* DATA PROVIDED
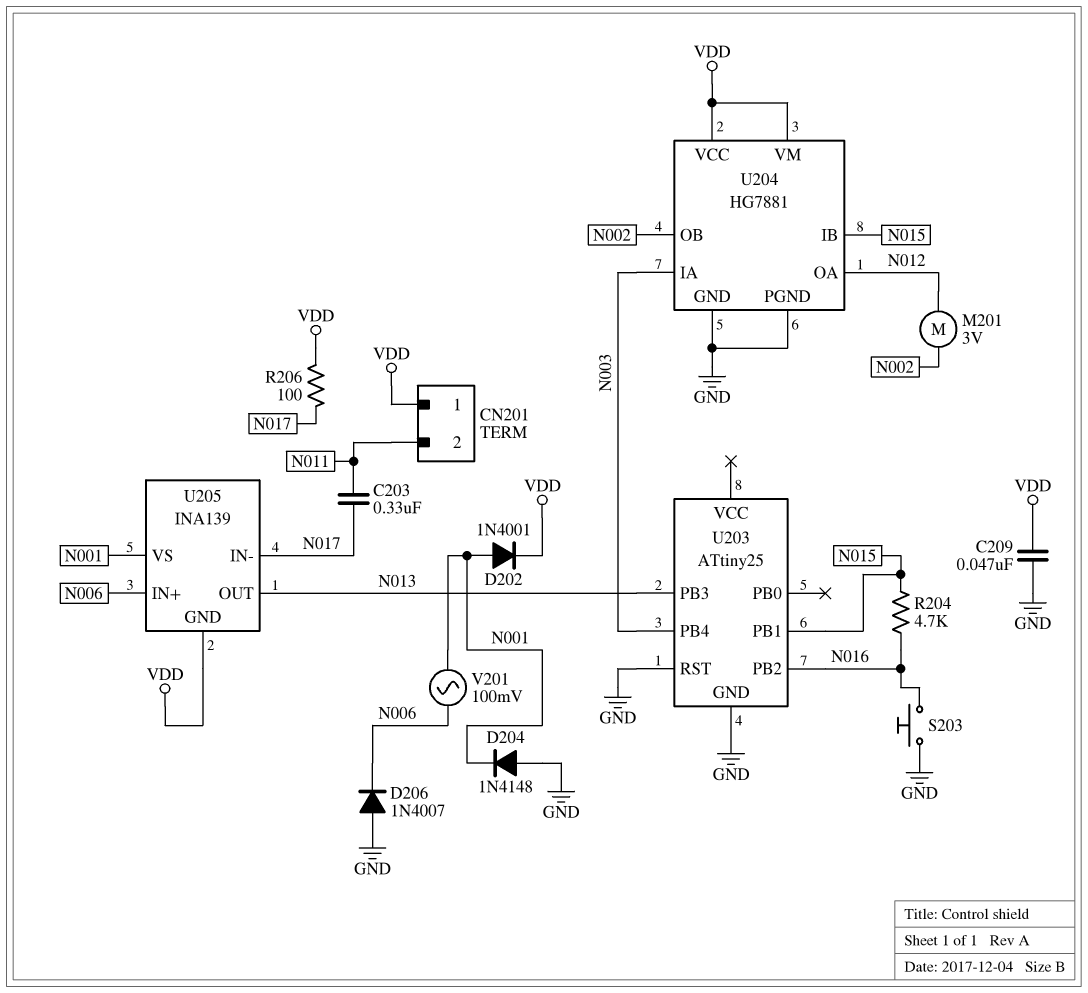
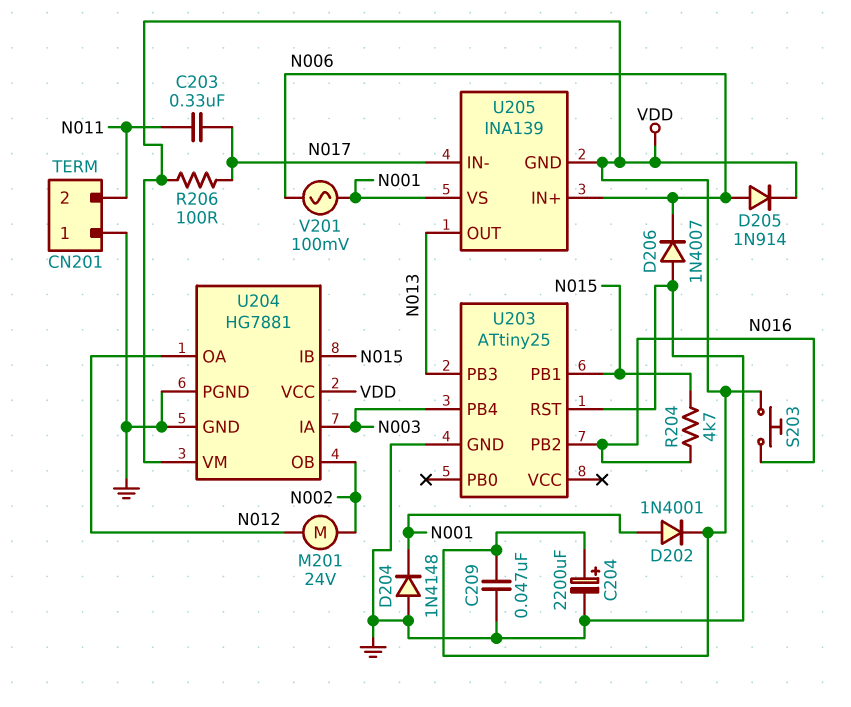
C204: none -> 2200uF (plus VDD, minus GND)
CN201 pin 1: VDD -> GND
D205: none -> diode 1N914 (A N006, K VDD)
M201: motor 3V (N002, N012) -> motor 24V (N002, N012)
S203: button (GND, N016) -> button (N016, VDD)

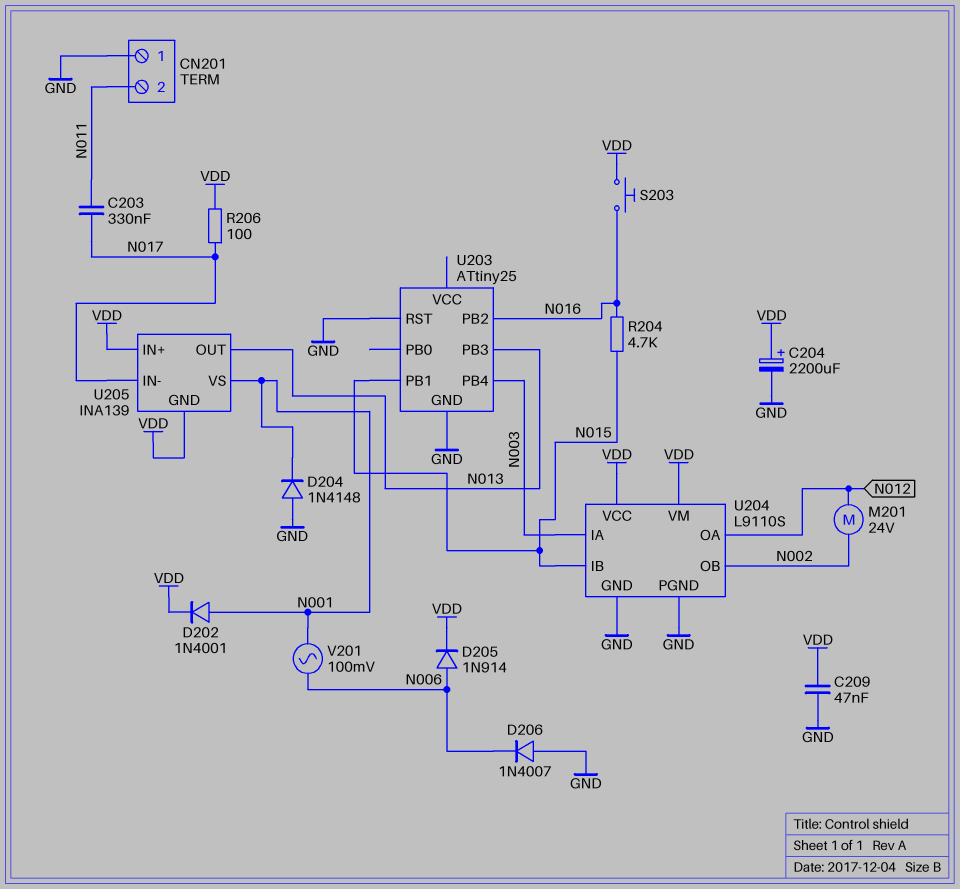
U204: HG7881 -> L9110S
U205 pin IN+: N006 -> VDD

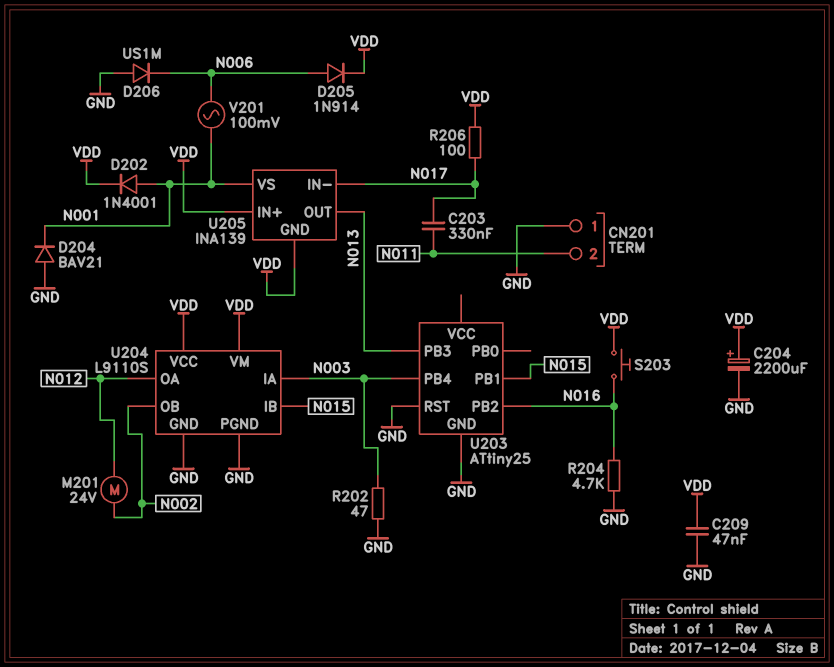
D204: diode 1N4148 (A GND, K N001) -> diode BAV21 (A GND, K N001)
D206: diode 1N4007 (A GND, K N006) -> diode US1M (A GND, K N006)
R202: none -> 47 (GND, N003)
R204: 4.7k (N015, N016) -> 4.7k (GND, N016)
--
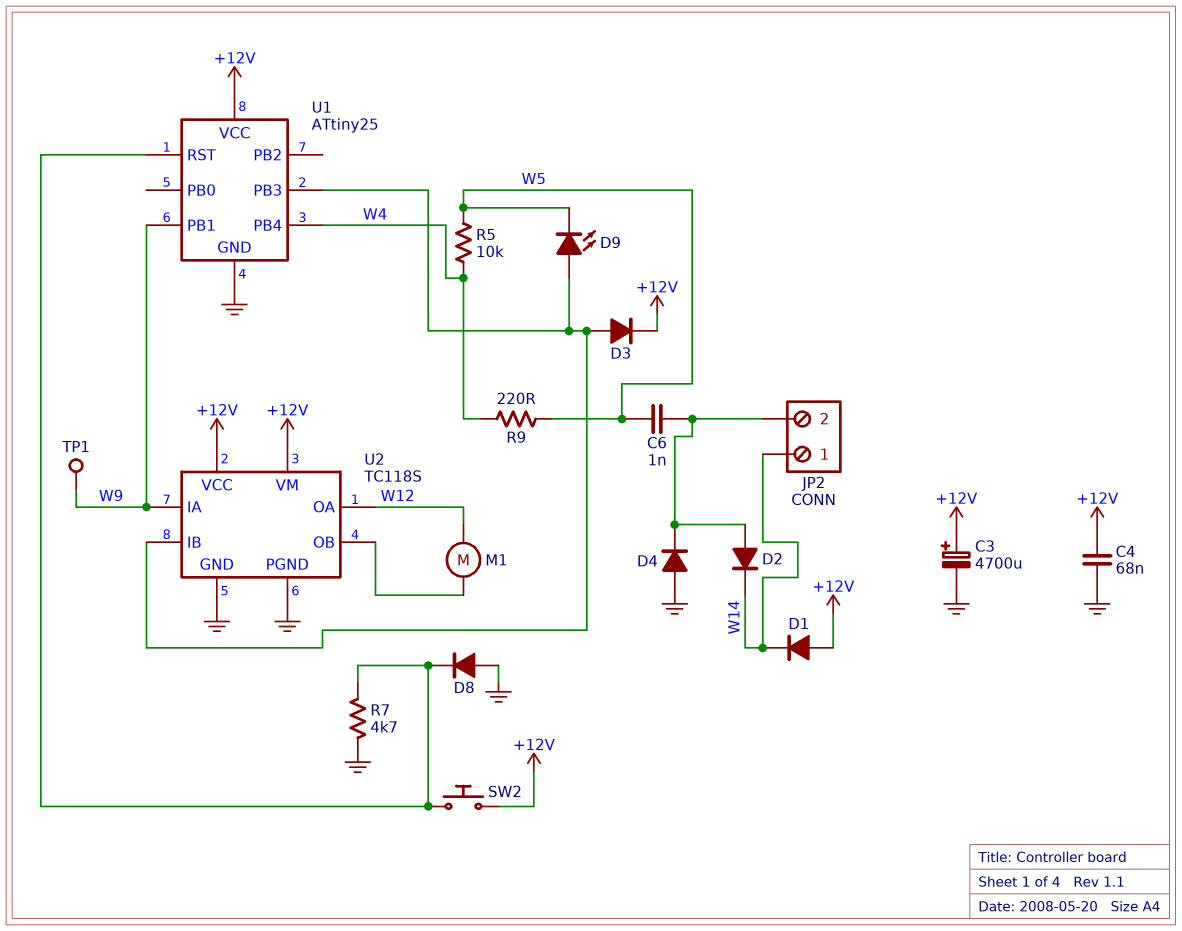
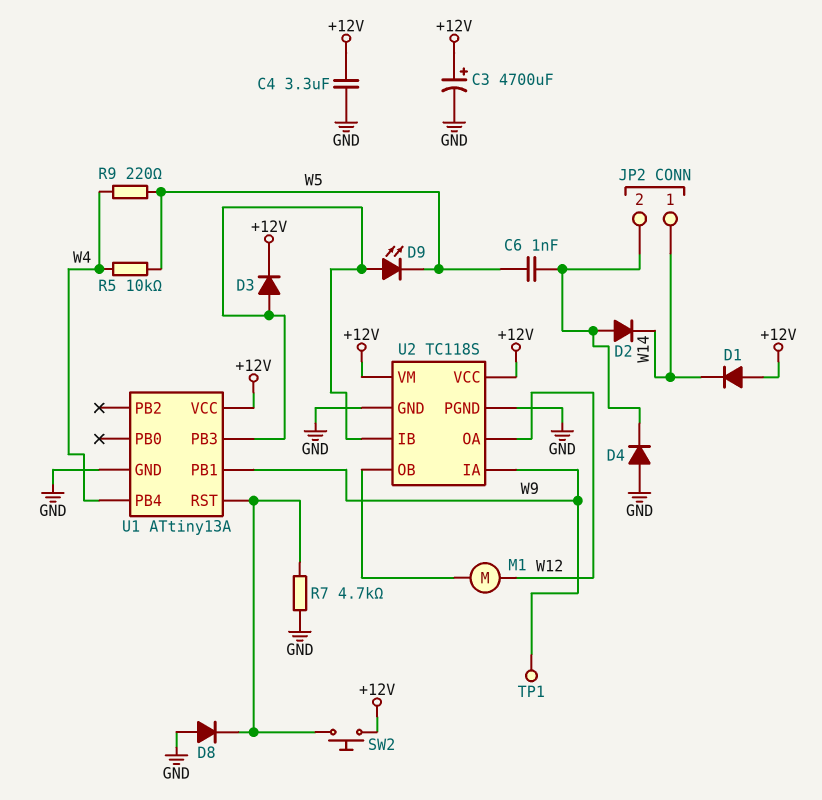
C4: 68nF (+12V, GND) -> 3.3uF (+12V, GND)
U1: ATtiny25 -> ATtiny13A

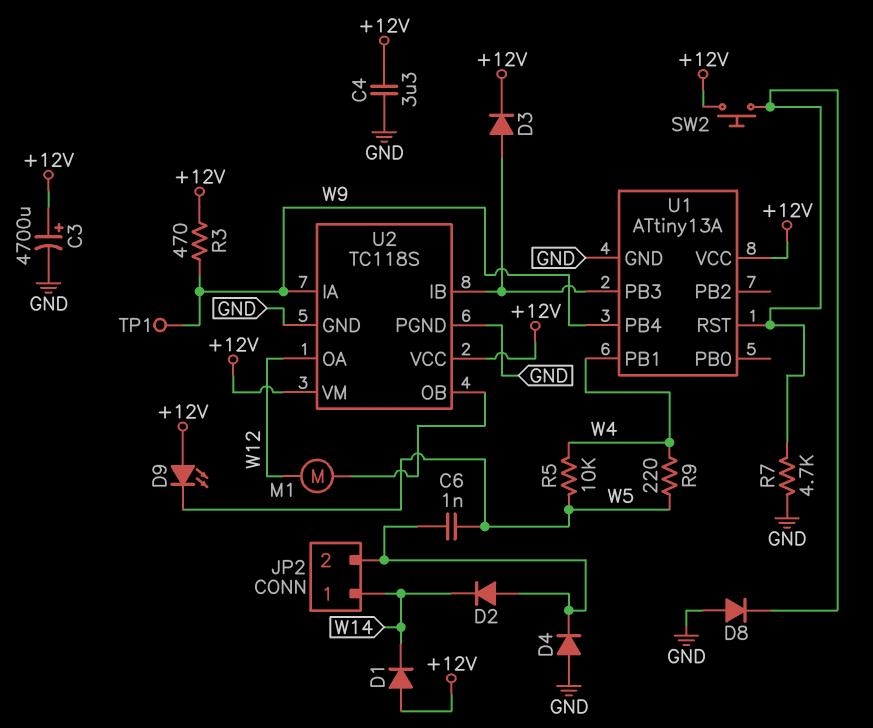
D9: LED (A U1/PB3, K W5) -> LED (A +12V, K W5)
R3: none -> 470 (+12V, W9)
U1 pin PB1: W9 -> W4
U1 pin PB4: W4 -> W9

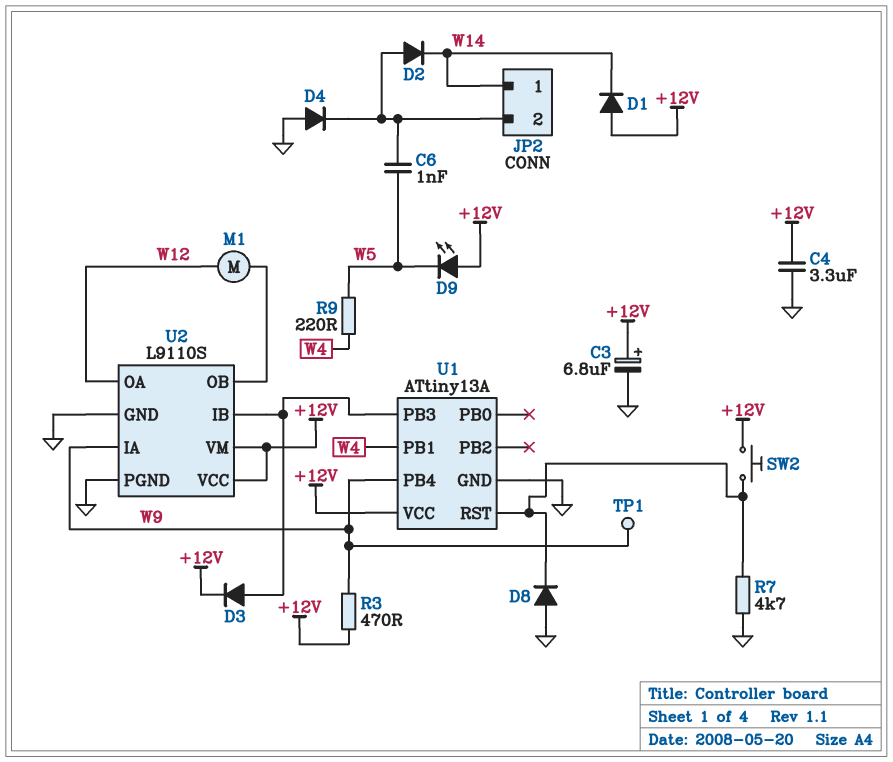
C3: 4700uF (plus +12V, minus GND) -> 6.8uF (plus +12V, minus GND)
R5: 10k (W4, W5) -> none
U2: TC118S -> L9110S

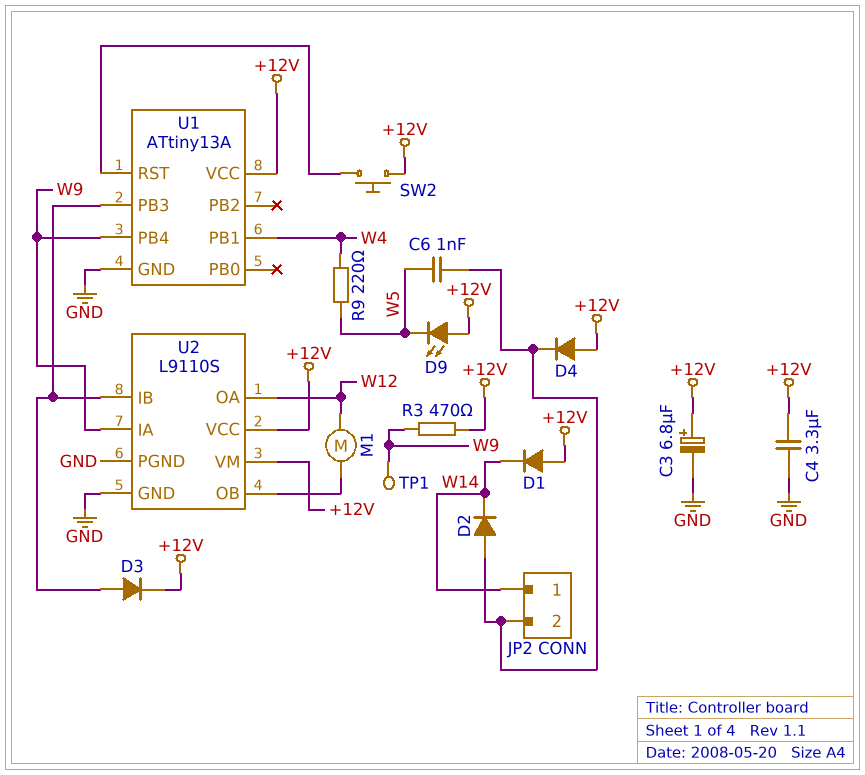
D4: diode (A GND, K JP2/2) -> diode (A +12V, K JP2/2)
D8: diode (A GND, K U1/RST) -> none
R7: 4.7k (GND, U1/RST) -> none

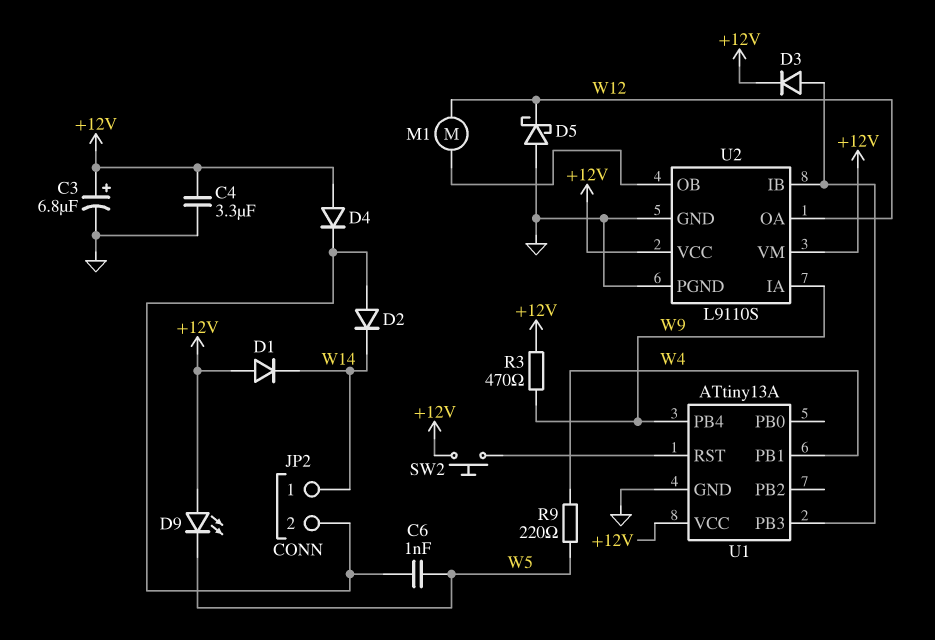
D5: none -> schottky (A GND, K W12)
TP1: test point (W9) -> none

* EXERCISE
Search the records for the word "plus" and copy out every line that holds it.

* REPLY TO THE EXERCISE
C204: none -> 2200uF (plus VDD, minus GND)
C3: 4700uF (plus +12V, minus GND) -> 6.8uF (plus +12V, minus GND)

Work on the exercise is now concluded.